__Record extracts__:
*** Begin section ***

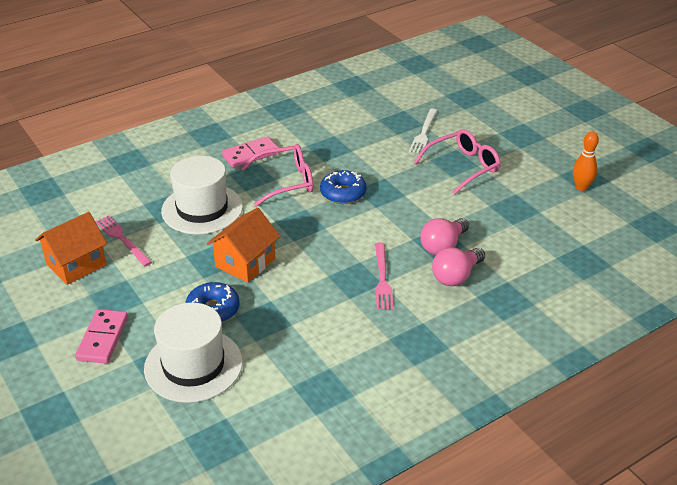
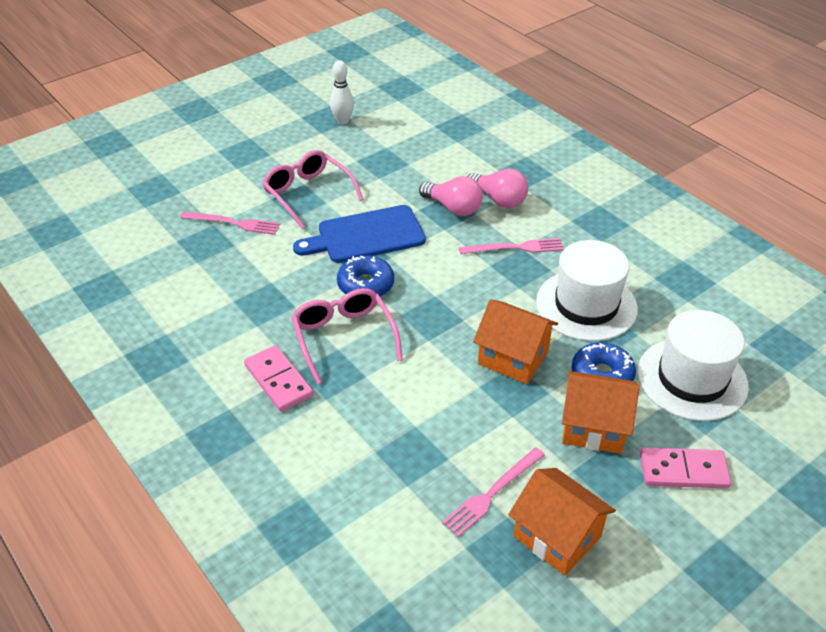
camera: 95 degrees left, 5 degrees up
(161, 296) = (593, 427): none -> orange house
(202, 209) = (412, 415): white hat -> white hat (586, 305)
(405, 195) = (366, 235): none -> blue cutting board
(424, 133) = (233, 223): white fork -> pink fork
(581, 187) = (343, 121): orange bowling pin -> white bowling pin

*** End section ***
*** Begin section ***

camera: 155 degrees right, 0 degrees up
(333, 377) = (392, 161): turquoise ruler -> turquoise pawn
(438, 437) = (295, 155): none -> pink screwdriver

*** End section ***
*** Begin section ***

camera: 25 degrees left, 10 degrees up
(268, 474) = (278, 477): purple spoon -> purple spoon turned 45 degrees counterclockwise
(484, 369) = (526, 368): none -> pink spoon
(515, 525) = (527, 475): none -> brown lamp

*** End section ***

__Instructions to follow__: As the answer, set down only the lines from the data above between the one holding "camera: 95 degrees left, 5 degrees up" and the one holding "(581, 187) = (343, 121): orange", inclusive, exactly as they read.

__Exercise result__:
camera: 95 degrees left, 5 degrees up
(161, 296) = (593, 427): none -> orange house
(202, 209) = (412, 415): white hat -> white hat (586, 305)
(405, 195) = (366, 235): none -> blue cutting board
(424, 133) = (233, 223): white fork -> pink fork
(581, 187) = (343, 121): orange bowling pin -> white bowling pin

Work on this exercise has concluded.